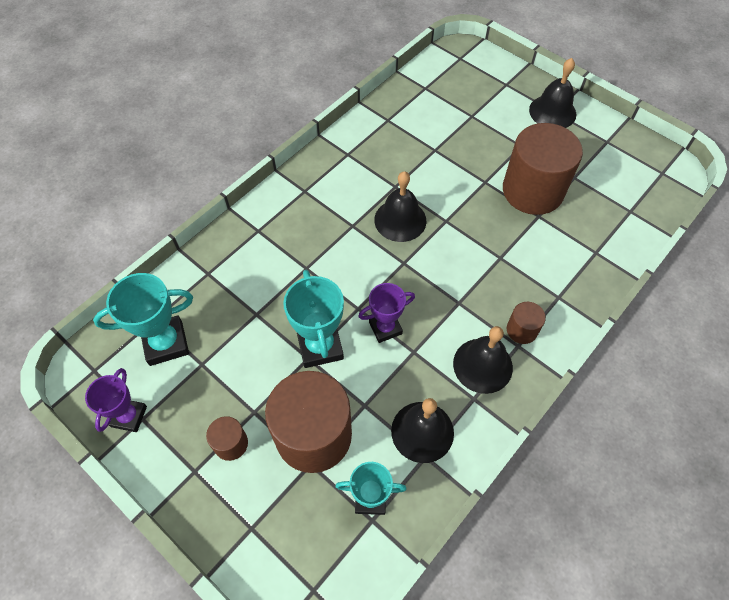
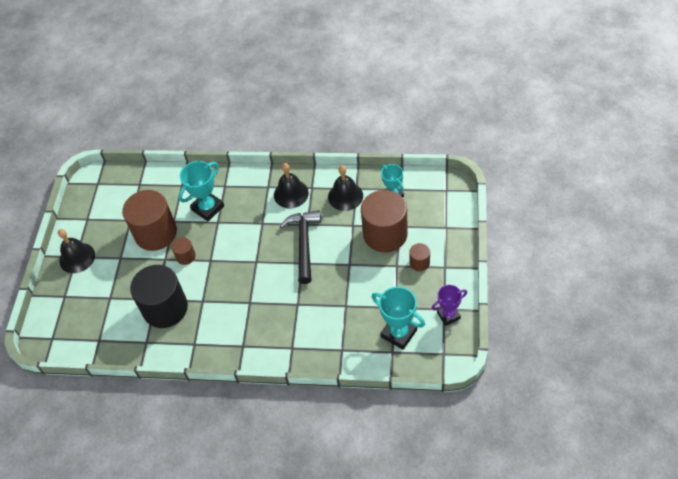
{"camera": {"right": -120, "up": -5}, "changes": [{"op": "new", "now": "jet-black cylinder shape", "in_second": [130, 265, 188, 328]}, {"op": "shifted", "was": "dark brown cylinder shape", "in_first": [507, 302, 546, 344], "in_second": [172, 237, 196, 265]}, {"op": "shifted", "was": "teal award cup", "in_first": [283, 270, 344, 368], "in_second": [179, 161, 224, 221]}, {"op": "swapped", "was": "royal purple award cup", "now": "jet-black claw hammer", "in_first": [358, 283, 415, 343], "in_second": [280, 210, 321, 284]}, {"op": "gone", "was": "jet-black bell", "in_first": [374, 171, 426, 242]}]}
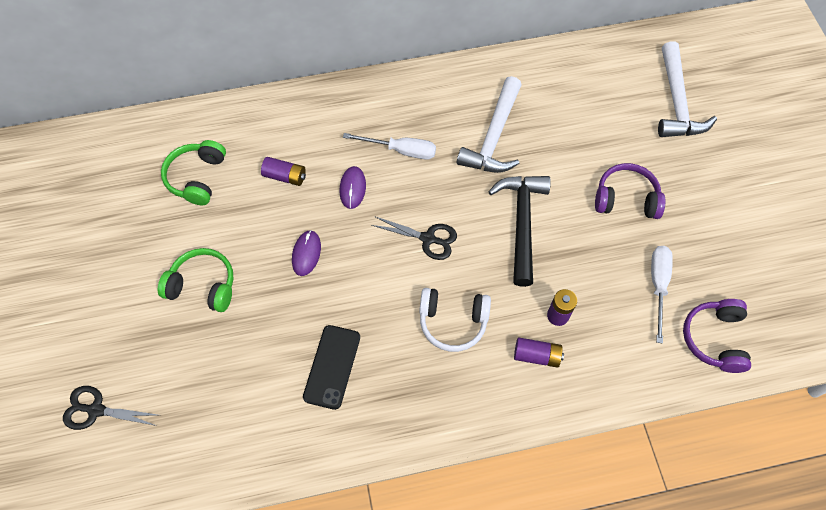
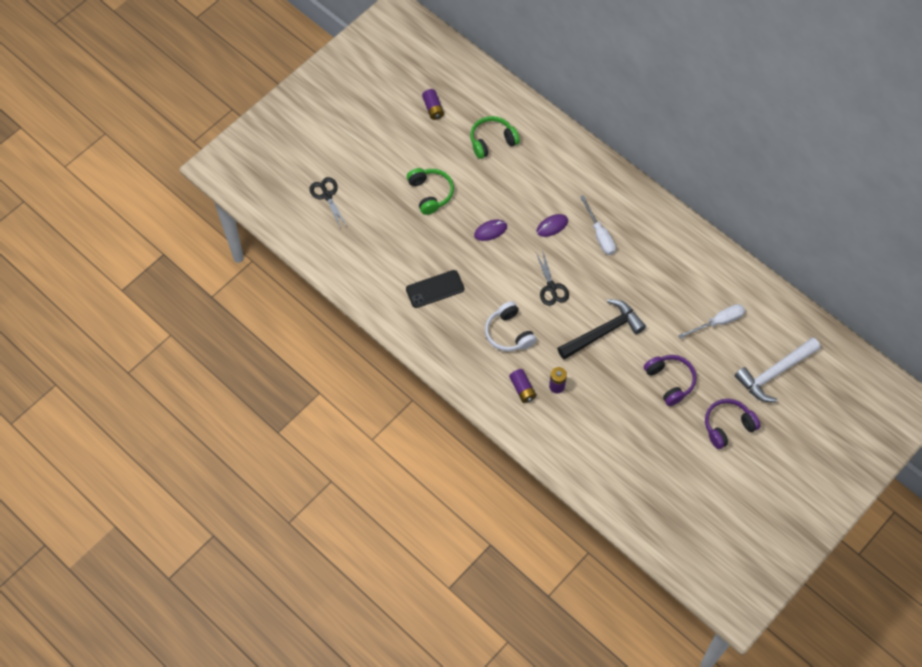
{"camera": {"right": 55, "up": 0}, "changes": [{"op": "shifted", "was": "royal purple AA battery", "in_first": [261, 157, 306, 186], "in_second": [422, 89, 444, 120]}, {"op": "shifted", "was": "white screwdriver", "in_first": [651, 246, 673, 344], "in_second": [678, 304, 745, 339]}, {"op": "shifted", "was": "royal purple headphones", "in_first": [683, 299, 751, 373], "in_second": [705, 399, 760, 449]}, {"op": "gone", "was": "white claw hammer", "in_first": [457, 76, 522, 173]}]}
___
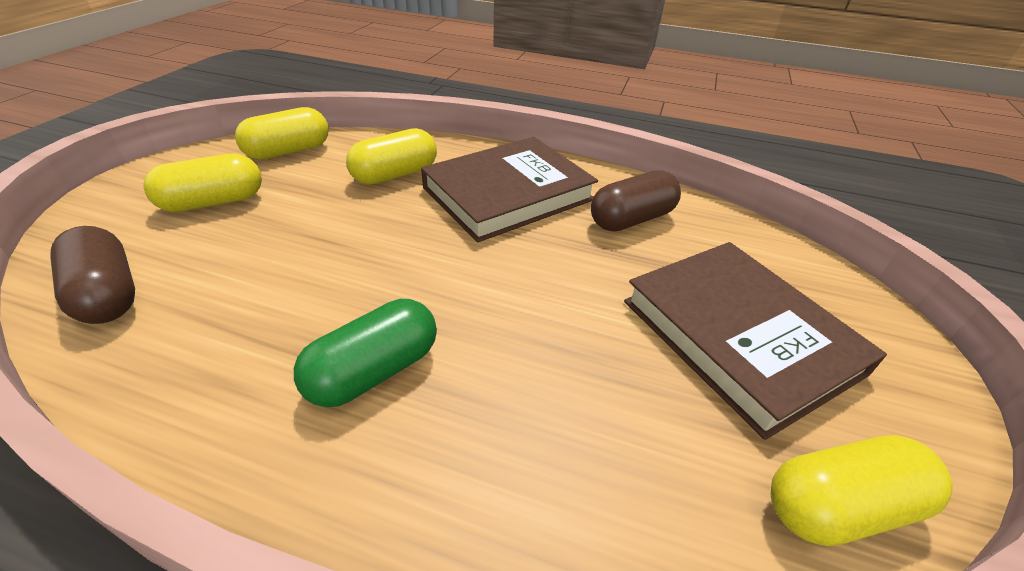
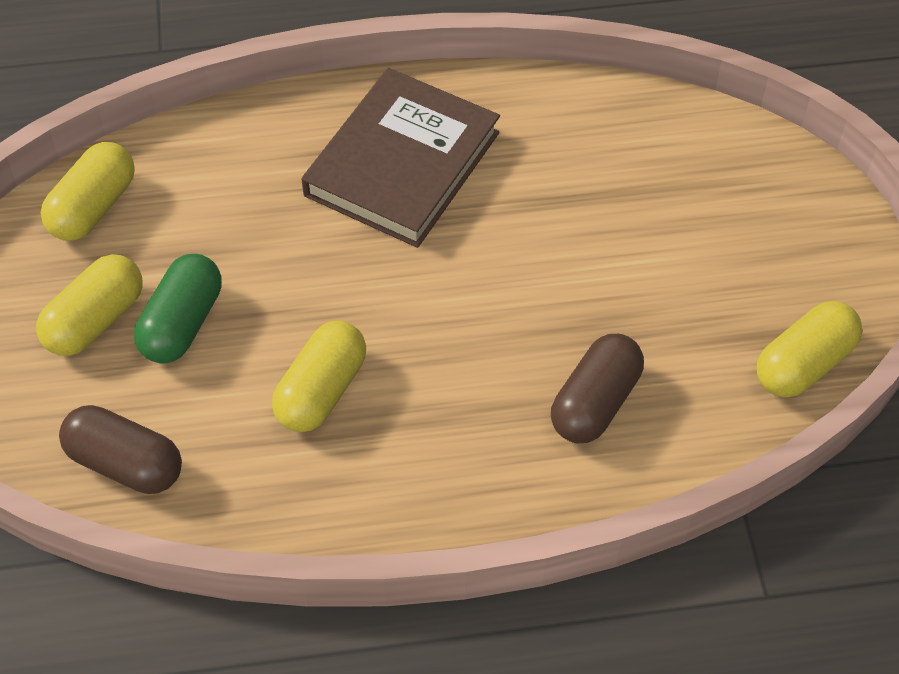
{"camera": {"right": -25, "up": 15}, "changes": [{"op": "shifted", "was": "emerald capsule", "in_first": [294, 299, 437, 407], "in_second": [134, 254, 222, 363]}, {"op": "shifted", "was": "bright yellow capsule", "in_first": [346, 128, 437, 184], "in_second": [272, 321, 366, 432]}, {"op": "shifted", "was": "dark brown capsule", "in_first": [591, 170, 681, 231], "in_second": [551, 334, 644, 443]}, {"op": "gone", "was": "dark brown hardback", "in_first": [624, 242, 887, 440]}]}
___
> **TASK**
What must be returned is only the number of lines in the records that hold the word "purple".

> **SOLUTION TO THIS PROBLEM**
2